▸ WHAT IS EXPECTED: Search the records for the string "BUTTON", then copy each line where it appears.

** Opening MATERIAL SHOWN block **

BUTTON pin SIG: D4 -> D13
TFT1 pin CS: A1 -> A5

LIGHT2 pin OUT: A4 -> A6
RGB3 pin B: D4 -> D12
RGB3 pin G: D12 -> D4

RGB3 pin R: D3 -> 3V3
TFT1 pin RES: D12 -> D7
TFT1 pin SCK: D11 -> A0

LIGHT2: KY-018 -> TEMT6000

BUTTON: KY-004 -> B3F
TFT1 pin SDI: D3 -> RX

** Closing MATERIAL SHOWN block **

▸ RESPONSE TO THE TASK:
BUTTON pin SIG: D4 -> D13
BUTTON: KY-004 -> B3F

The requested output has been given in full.